Dataset content
+--

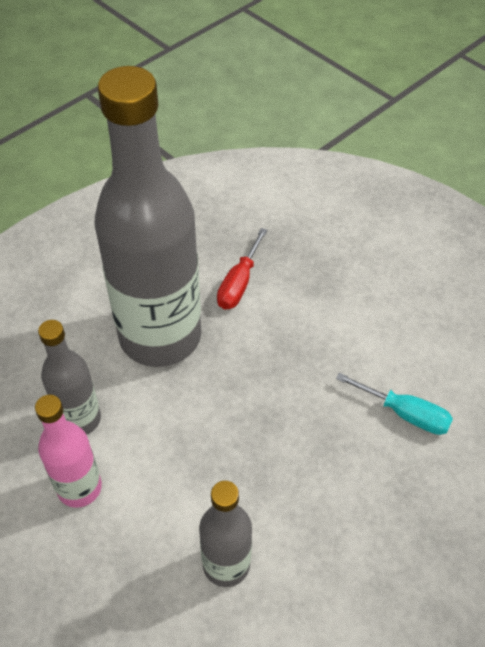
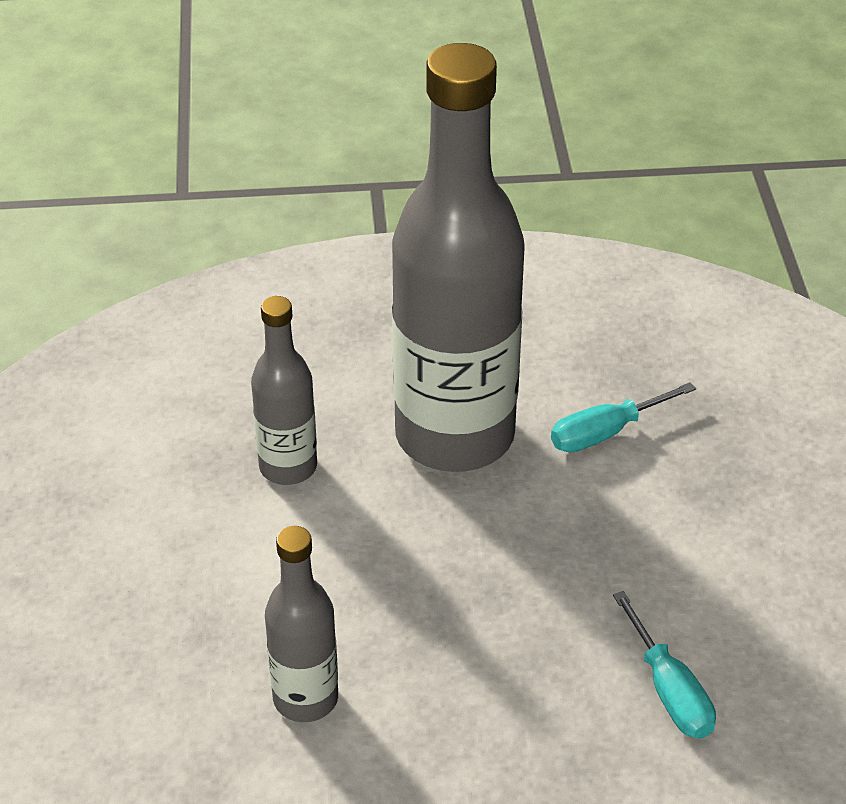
camera: 40 degrees right, 10 degrees down
pink bottle [35,395,102,508] -> none
red screwdriver [217,228,267,309] -> turquoise screwdriver [551,382,696,452]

+--

Assignment
The whole listing should be reproduced exactly. Images don't go in.

Written response
camera: 40 degrees right, 10 degrees down
pink bottle [35,395,102,508] -> none
red screwdriver [217,228,267,309] -> turquoise screwdriver [551,382,696,452]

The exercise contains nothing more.